What needs reproducing is the run of lines in the data below starting at the line with "orange cheese: 3 -> 0" and ending at the line with "turquoise goblet: 2 -> 5", both ends included. Copy it exactly, without pictures, and add nothing.

******

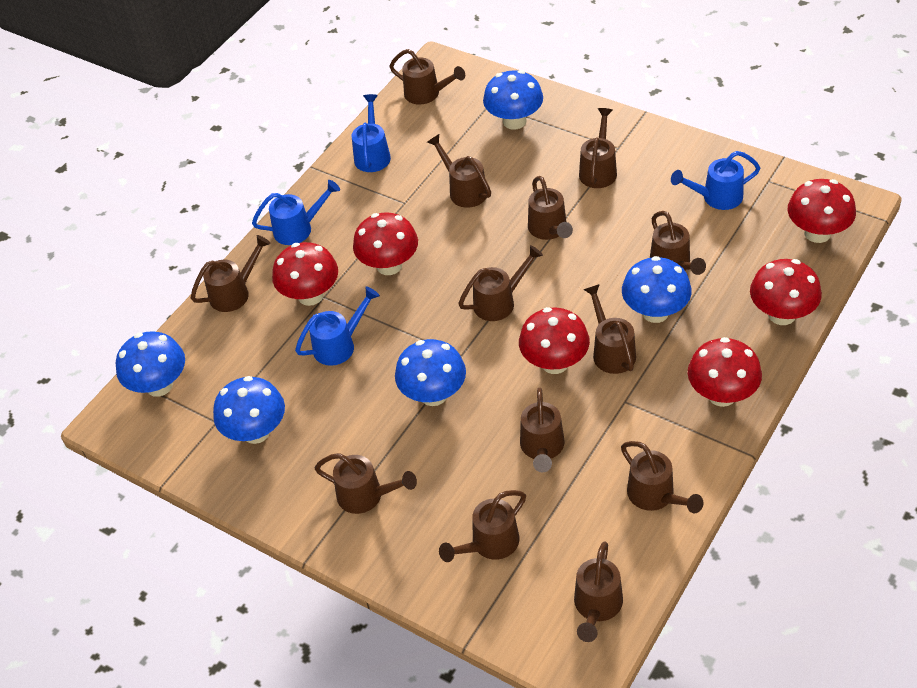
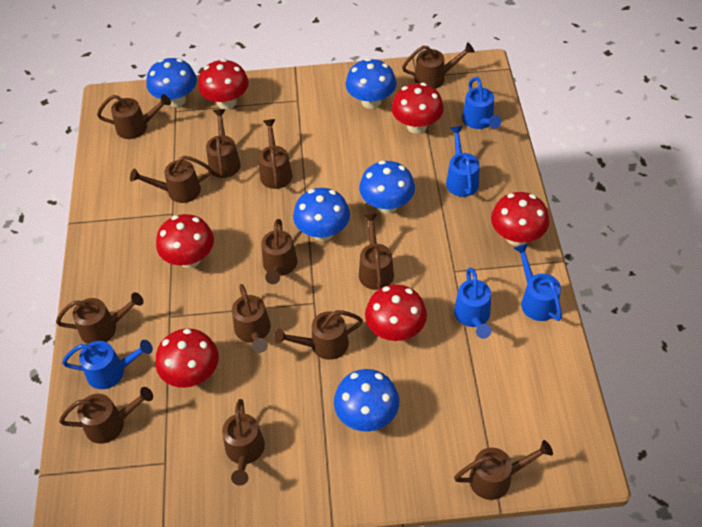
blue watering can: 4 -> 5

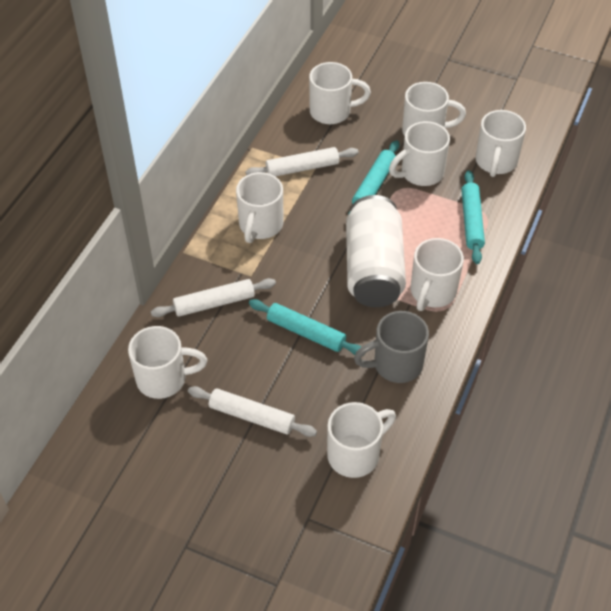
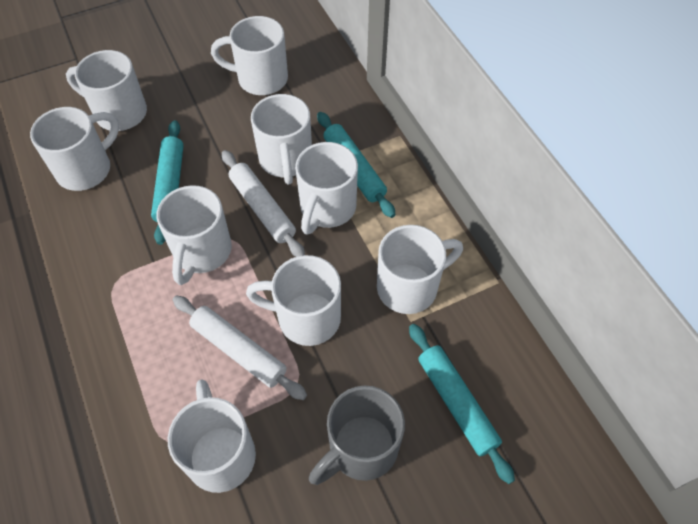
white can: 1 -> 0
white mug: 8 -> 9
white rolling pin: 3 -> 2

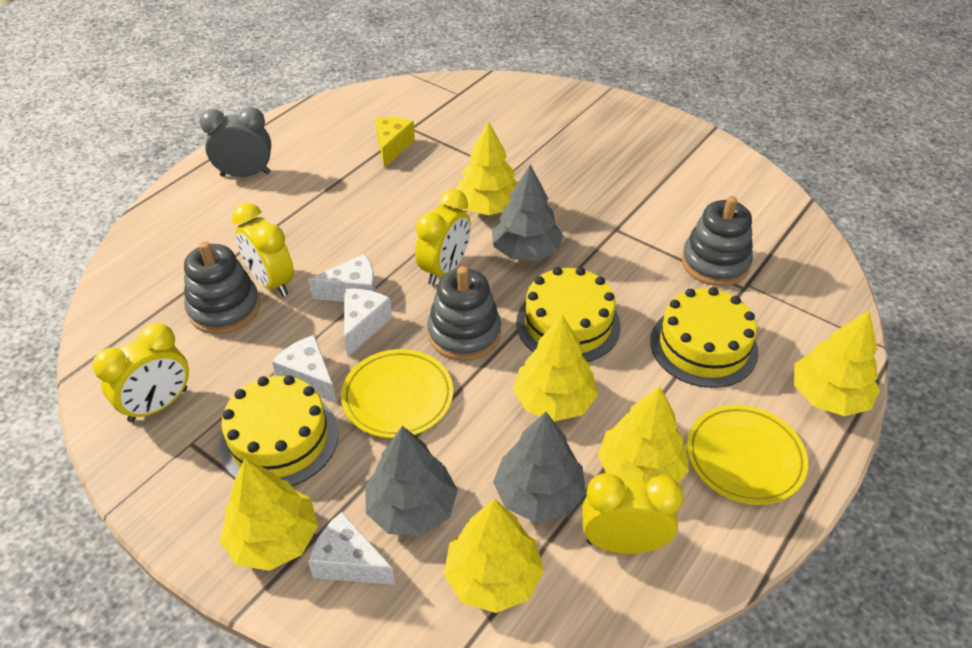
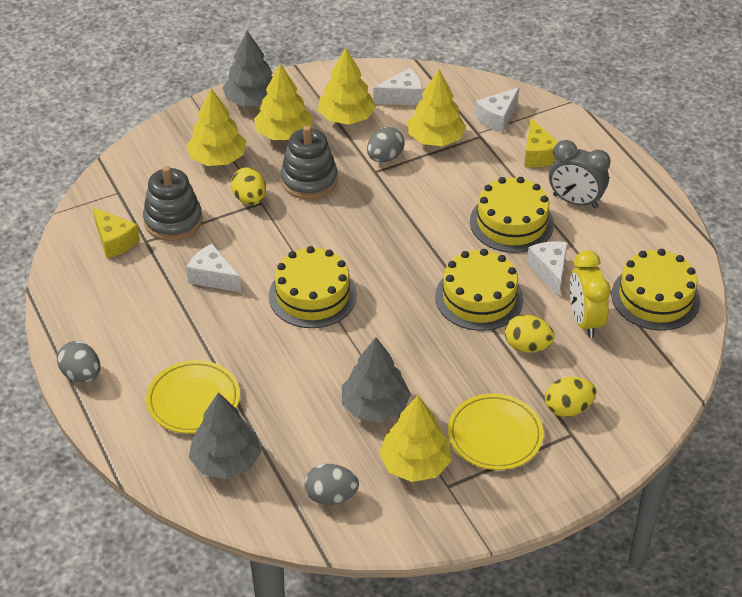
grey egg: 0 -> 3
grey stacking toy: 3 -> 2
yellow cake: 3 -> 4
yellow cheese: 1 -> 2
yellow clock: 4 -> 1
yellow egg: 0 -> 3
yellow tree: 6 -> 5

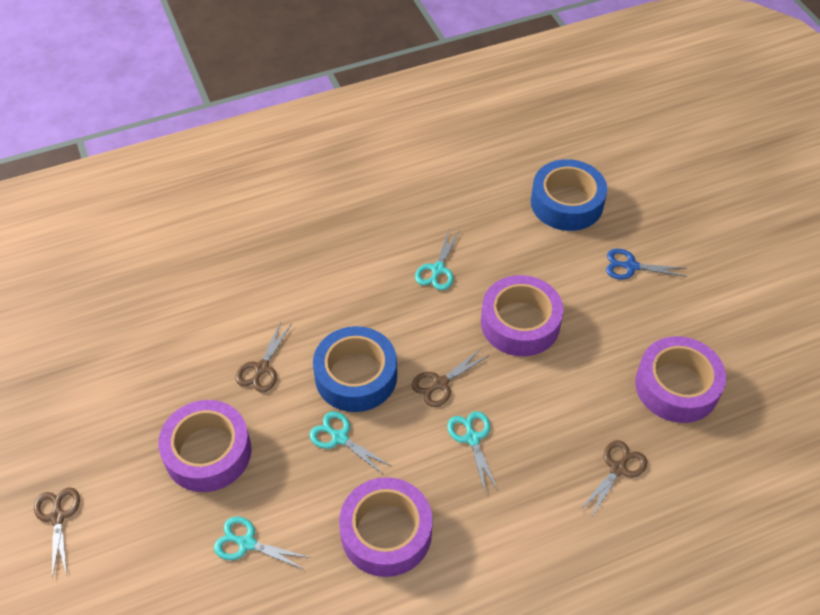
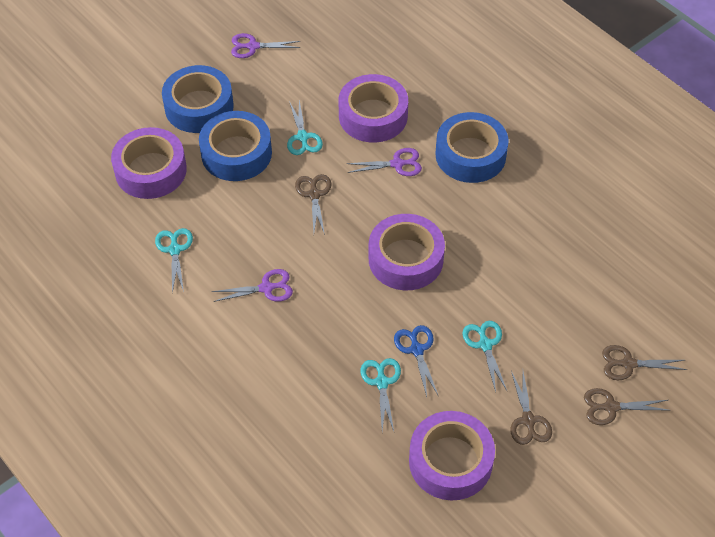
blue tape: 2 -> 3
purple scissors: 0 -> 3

******

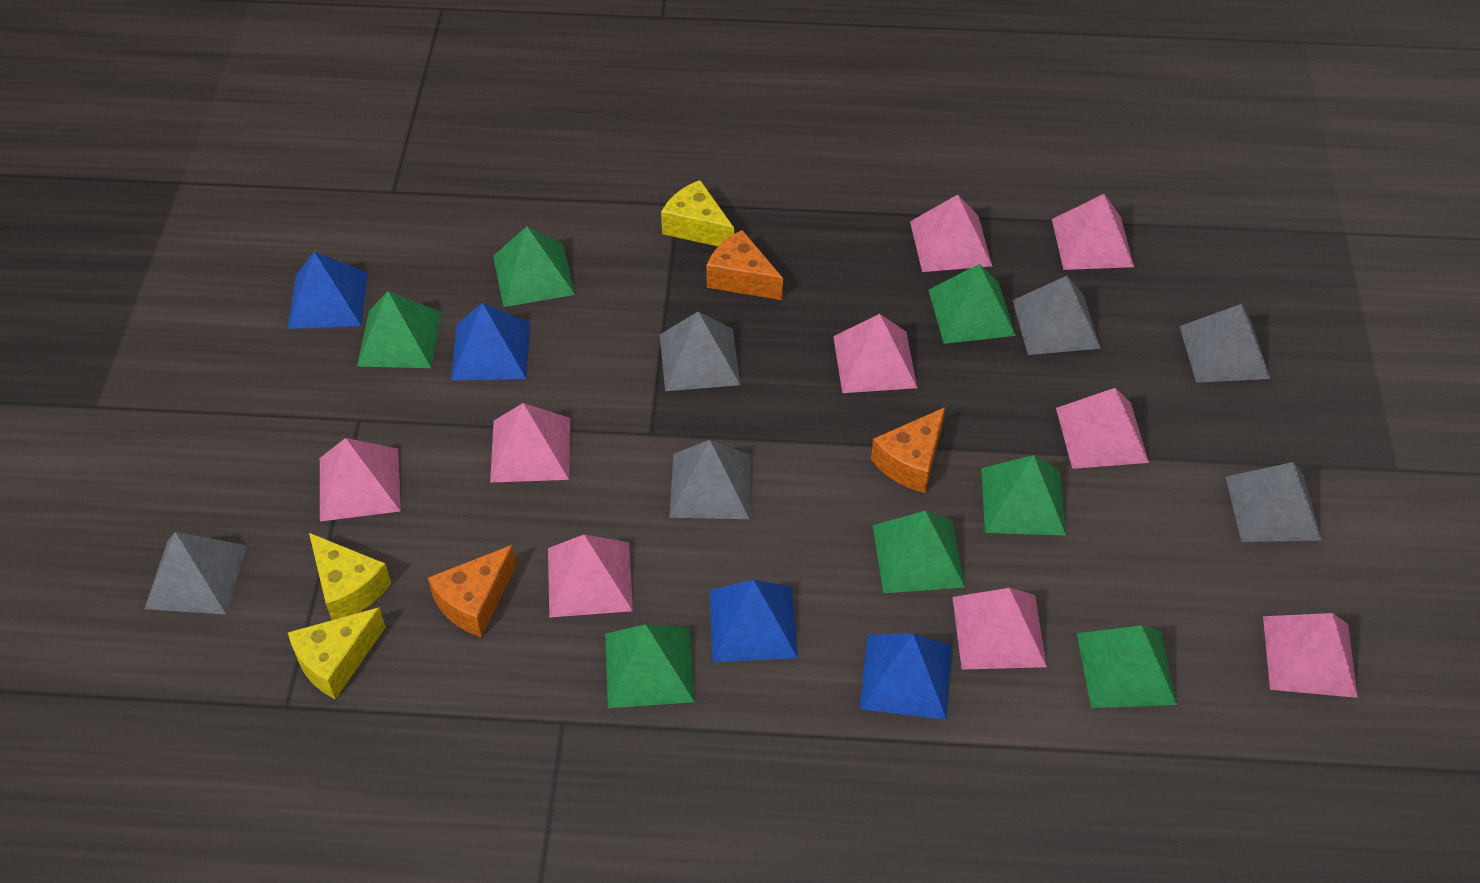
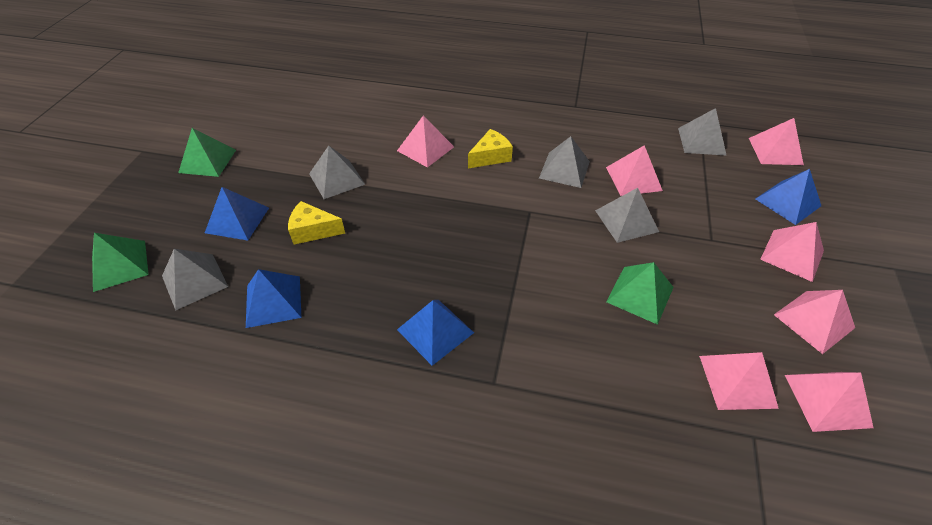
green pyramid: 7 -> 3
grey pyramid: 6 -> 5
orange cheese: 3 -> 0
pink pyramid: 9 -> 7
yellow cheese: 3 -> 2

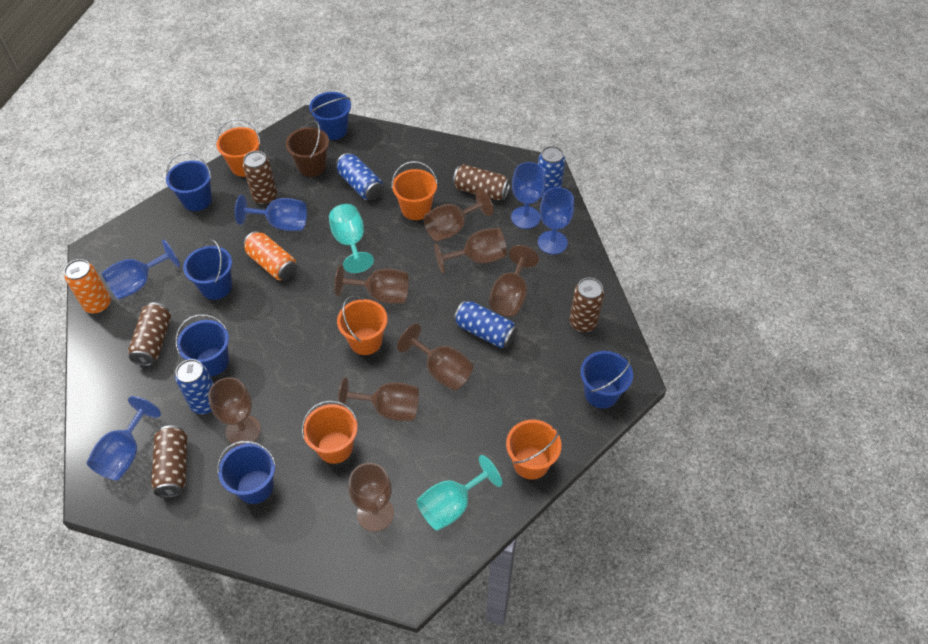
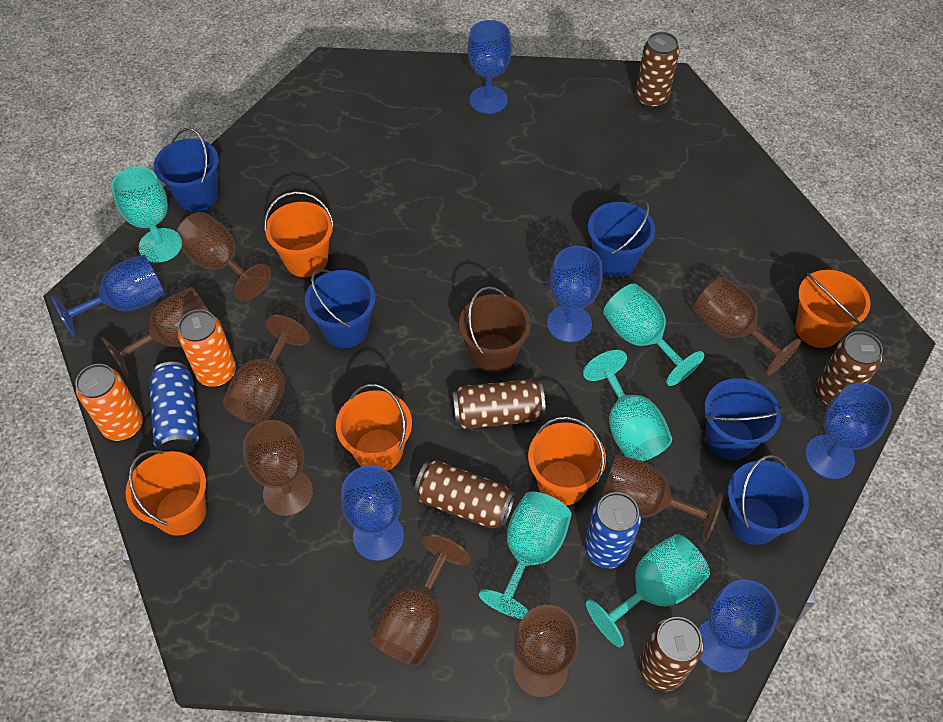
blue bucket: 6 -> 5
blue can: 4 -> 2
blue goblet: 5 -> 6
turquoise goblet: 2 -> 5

******

§ Result of the exercise:
orange cheese: 3 -> 0
pink pyramid: 9 -> 7
yellow cheese: 3 -> 2

blue bucket: 6 -> 5
blue can: 4 -> 2
blue goblet: 5 -> 6
turquoise goblet: 2 -> 5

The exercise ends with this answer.